What this task involves. Select from the records below every line that has the word "switch" in it.

__________________________________________________

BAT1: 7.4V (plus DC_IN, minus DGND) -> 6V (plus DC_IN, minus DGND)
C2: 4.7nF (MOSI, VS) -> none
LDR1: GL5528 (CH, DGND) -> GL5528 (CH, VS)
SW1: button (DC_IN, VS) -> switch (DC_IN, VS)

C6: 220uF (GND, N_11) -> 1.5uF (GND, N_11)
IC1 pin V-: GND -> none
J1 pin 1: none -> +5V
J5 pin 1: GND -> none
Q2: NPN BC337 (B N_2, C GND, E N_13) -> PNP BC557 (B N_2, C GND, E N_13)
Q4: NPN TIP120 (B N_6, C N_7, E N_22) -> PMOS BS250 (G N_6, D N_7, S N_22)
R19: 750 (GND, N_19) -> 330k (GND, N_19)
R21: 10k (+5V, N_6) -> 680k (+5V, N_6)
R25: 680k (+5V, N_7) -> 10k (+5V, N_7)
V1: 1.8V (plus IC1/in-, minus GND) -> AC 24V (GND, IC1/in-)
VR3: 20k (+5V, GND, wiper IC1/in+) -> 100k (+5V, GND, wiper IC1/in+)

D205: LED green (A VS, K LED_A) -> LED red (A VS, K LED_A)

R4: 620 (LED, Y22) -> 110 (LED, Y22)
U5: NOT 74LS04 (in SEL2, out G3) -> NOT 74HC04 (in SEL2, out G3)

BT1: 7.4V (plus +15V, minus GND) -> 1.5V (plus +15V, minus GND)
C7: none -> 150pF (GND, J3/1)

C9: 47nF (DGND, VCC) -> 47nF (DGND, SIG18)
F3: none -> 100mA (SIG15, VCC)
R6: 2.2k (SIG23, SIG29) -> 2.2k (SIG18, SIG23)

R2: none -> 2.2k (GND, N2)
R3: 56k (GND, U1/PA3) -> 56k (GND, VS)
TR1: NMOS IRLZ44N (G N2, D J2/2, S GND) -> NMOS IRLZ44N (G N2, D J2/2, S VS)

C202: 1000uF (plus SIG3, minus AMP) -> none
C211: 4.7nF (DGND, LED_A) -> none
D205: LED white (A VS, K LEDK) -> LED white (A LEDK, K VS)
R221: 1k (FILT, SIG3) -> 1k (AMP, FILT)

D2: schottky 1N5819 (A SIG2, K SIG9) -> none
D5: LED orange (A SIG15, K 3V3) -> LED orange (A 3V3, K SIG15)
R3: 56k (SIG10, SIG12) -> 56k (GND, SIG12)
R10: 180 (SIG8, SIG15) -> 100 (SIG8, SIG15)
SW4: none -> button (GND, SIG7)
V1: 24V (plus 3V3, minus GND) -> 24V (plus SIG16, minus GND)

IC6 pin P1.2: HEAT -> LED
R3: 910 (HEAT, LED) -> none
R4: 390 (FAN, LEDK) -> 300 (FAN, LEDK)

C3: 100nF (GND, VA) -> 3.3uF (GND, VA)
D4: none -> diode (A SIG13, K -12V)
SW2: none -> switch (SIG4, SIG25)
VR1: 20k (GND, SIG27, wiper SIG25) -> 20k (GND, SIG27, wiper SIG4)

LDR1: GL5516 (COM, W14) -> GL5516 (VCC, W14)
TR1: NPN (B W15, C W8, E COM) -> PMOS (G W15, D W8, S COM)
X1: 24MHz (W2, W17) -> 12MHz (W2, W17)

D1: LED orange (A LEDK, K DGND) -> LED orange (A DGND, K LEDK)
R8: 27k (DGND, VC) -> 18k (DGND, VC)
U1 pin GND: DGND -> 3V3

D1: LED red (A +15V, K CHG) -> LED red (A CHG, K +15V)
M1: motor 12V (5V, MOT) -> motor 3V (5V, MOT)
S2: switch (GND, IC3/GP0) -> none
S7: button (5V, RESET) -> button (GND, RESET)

__________________________________________________

Reply to the exercise.
SW1: button (DC_IN, VS) -> switch (DC_IN, VS)
SW2: none -> switch (SIG4, SIG25)
S2: switch (GND, IC3/GP0) -> none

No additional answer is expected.